(Collected data)

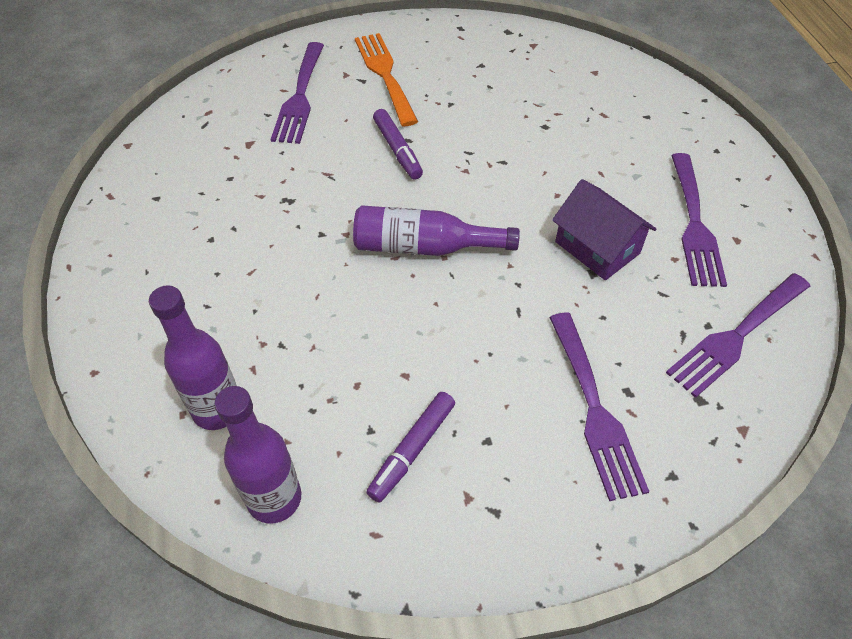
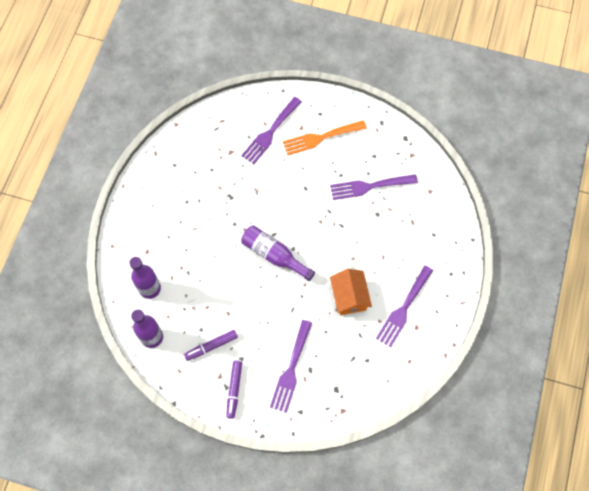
camera: 30 degrees right, 15 degrees up
(385, 74) = (320, 138): orange fork -> orange fork turned 120 degrees counterclockwise
(397, 150) = (296, 192): purple marker -> purple marker (234, 389)
(597, 248) = (349, 297): purple house -> orange house
(736, 336) = (374, 372): purple fork -> purple fork (369, 186)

About this task | Write the number of data lines with "fork", nothing else.

Solution for this problem | 2